• [Problem to work on]
With pictures excluded, copy word for word the lines in the data below from the line containing "camera: 55 degrees left, 5 degrees up" through the line containing "(118, 265) = (202, 208): purple".

• [Extracted records]
- Opening Delimiter -
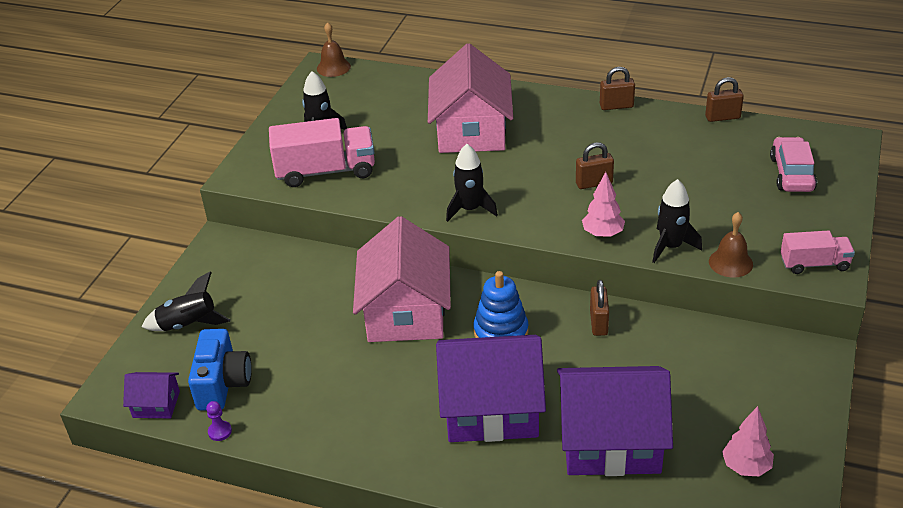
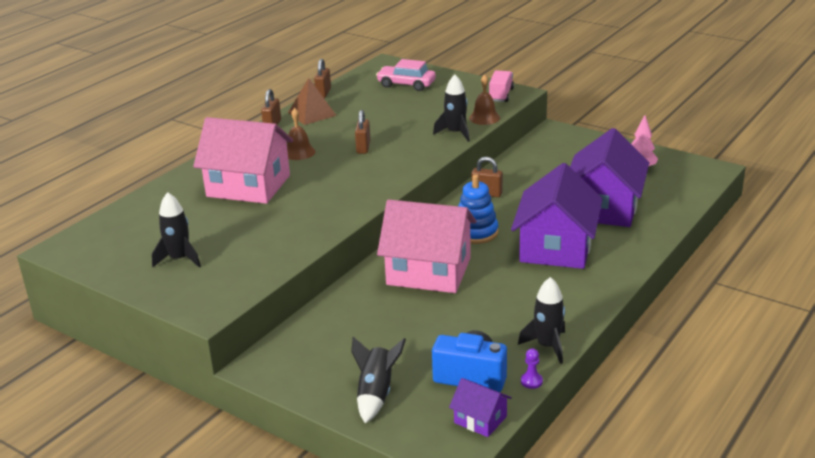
camera: 75 degrees left, 10 degrees down
(156, 404) = (480, 419): purple house -> purple house turned 75 degrees counterclockwise
(326, 171) = (244, 261): pink truck -> none
(333, 67) = (67, 243): brown bell -> brown bell (299, 152)
(470, 209) = (357, 199): black rocket -> black rocket (547, 346)
(603, 234) = (425, 153): pink tree -> none
(661, 124) = (312, 114): none -> brown pyramid

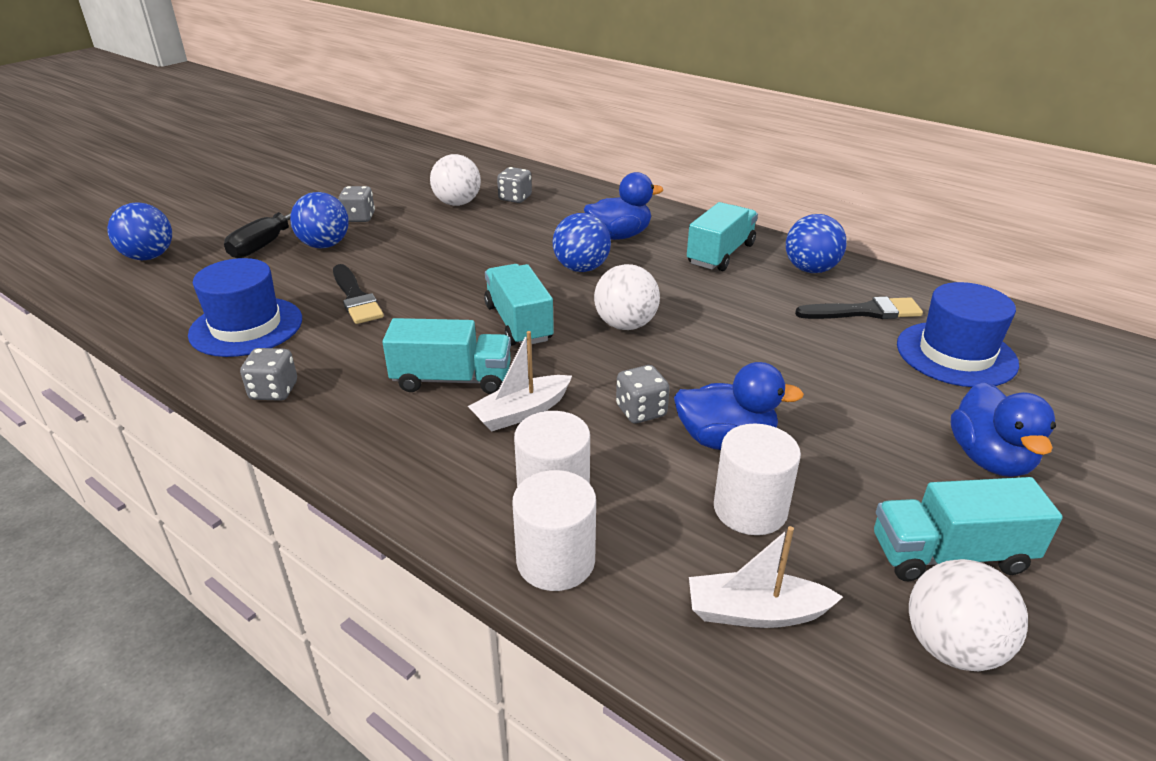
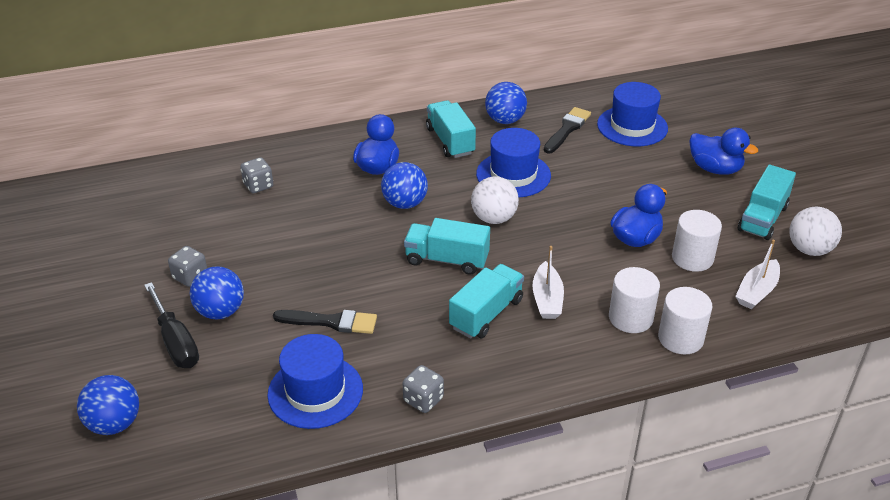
camera: 55 degrees left, 5 degrees up
(457, 203) = (230, 217): white ball -> none
(641, 411) = (586, 254): grey dice -> none
(721, 309) = (513, 175): none -> blue hat

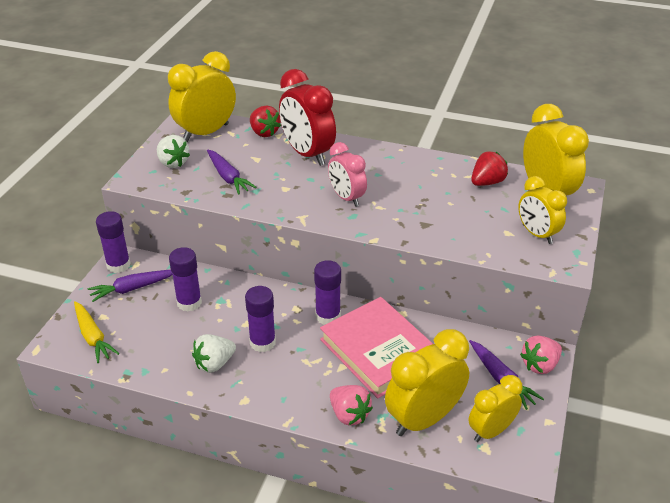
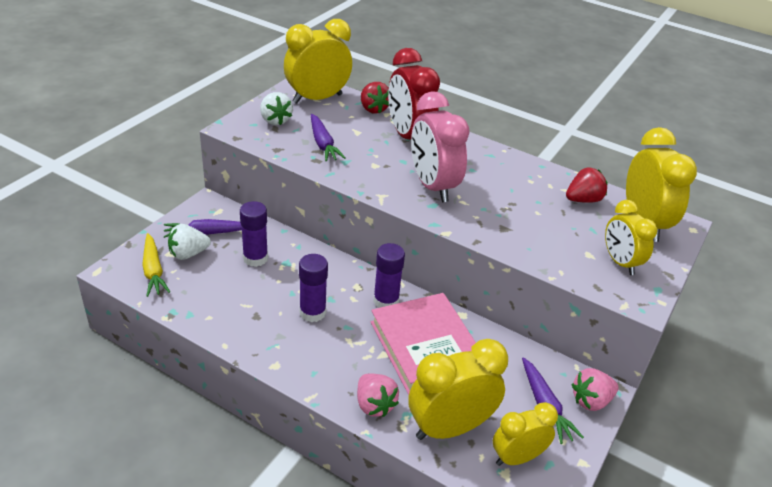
camera: 10 degrees right, 0 degrees up
(118, 265) = (202, 208): purple glue stick -> none
(214, 364) = (258, 322): white strawberry -> white strawberry (188, 254)
(346, 198) = (432, 186): pink clock -> pink clock, size x1.58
- Closing Delimiter -
• [Finished exercise]
camera: 55 degrees left, 5 degrees up
(457, 203) = (230, 217): white ball -> none
(641, 411) = (586, 254): grey dice -> none
(721, 309) = (513, 175): none -> blue hat

camera: 10 degrees right, 0 degrees up
(118, 265) = (202, 208): purple glue stick -> none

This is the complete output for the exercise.